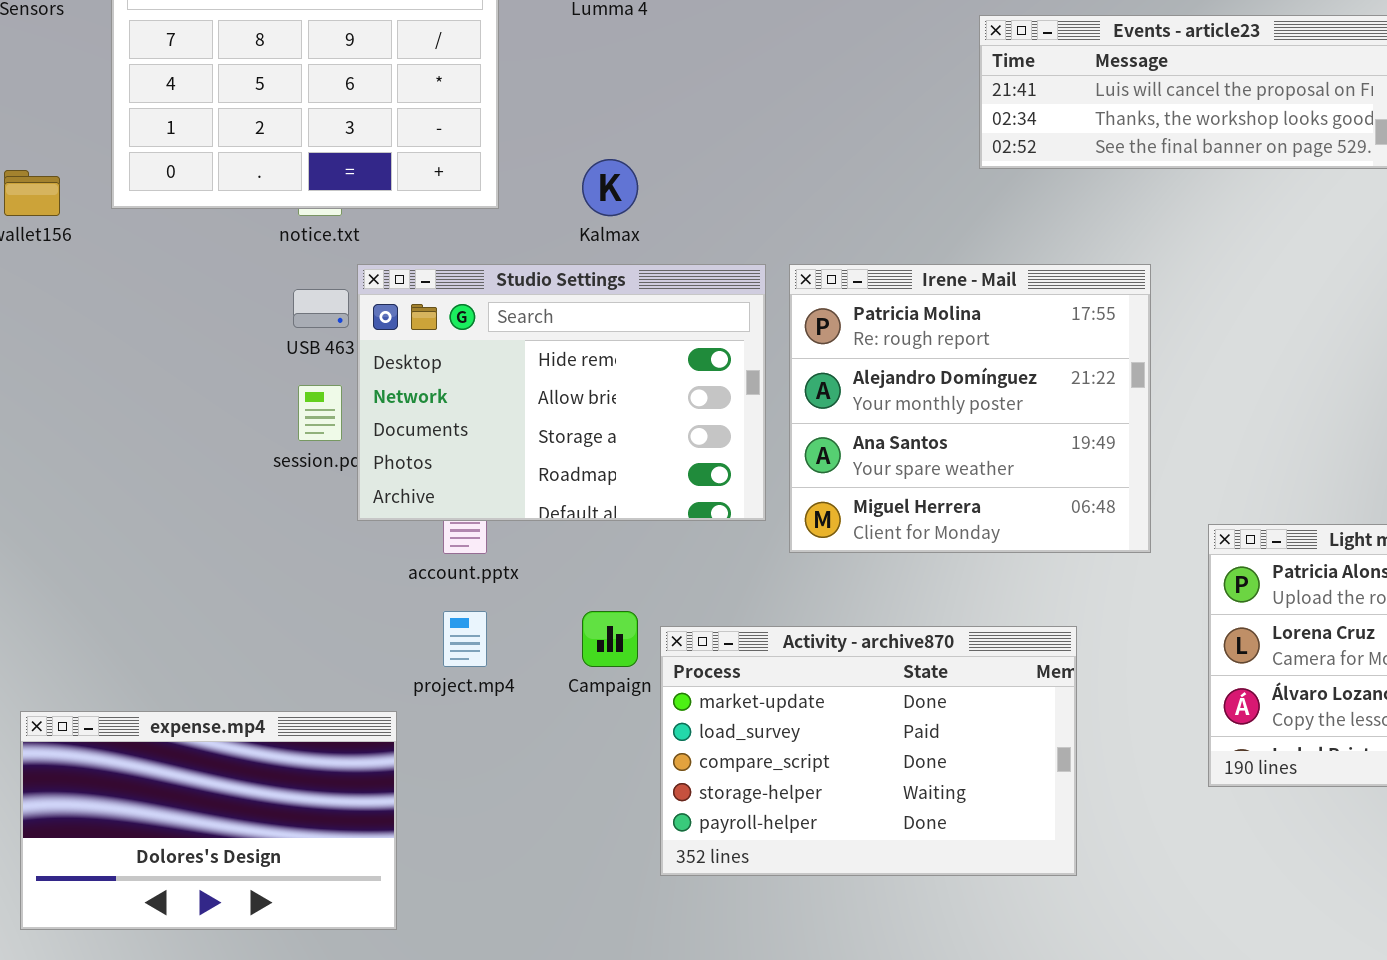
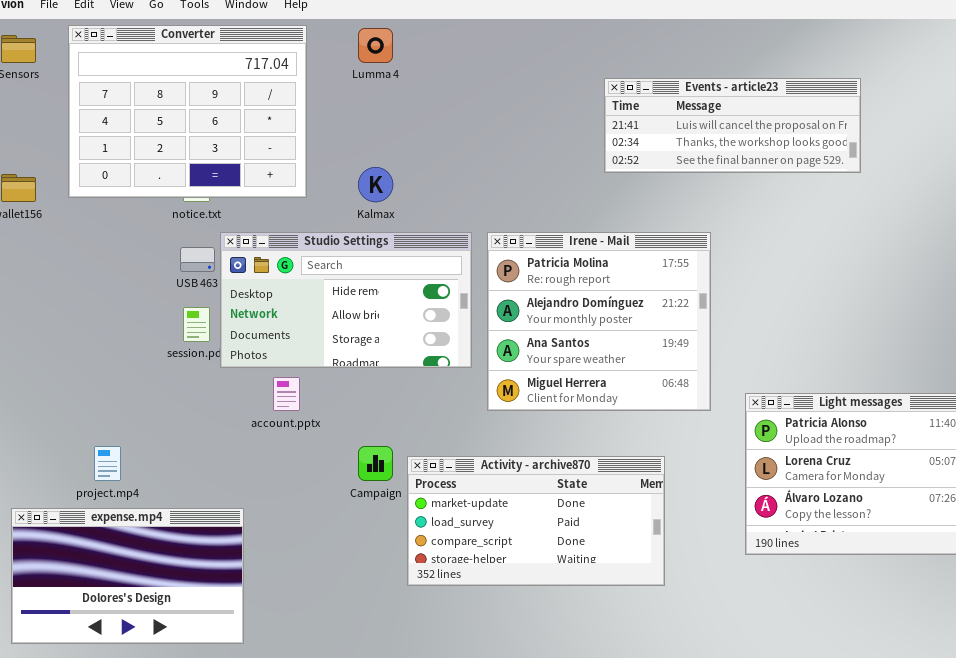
Studio Settings: [357,264,766,521] -> [220,232,472,368], resized
project.mp4: [443,611,487,667] -> [94,446,121,481], moved
Activity - archive870: [660,626,1077,876] -> [407,456,665,586], resized

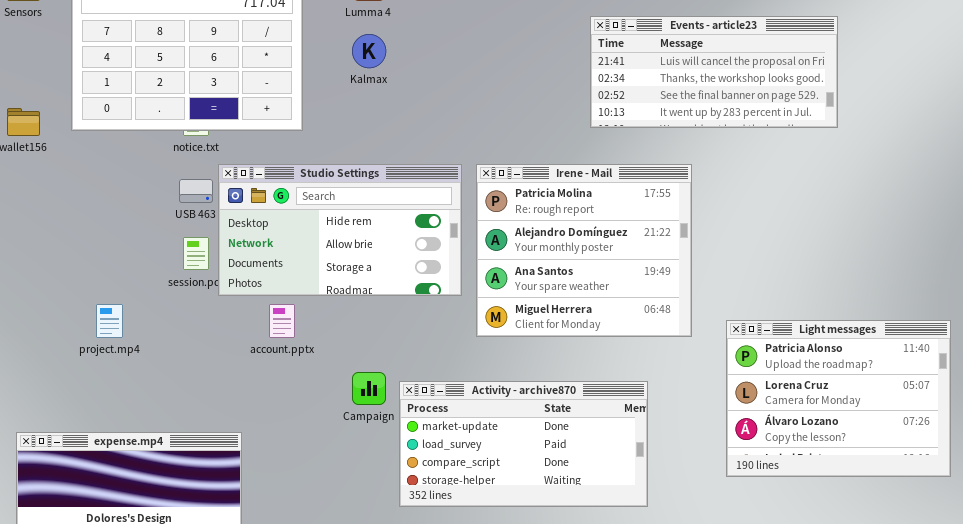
Events - article23: [604,78,861,173] -> [590,16,838,128], resized
Kalmax: [358,167,393,202] -> [352,34,386,68], moved
project.mp4: [94,446,121,481] -> [96,304,123,338], moved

----

→ REQUIRED WORK
Exclude the images and output the lines above exactly.

→ SOLUTION TO THE PROBLEM
Studio Settings: [357,264,766,521] -> [220,232,472,368], resized
project.mp4: [443,611,487,667] -> [94,446,121,481], moved
Activity - archive870: [660,626,1077,876] -> [407,456,665,586], resized

Events - article23: [604,78,861,173] -> [590,16,838,128], resized
Kalmax: [358,167,393,202] -> [352,34,386,68], moved
project.mp4: [94,446,121,481] -> [96,304,123,338], moved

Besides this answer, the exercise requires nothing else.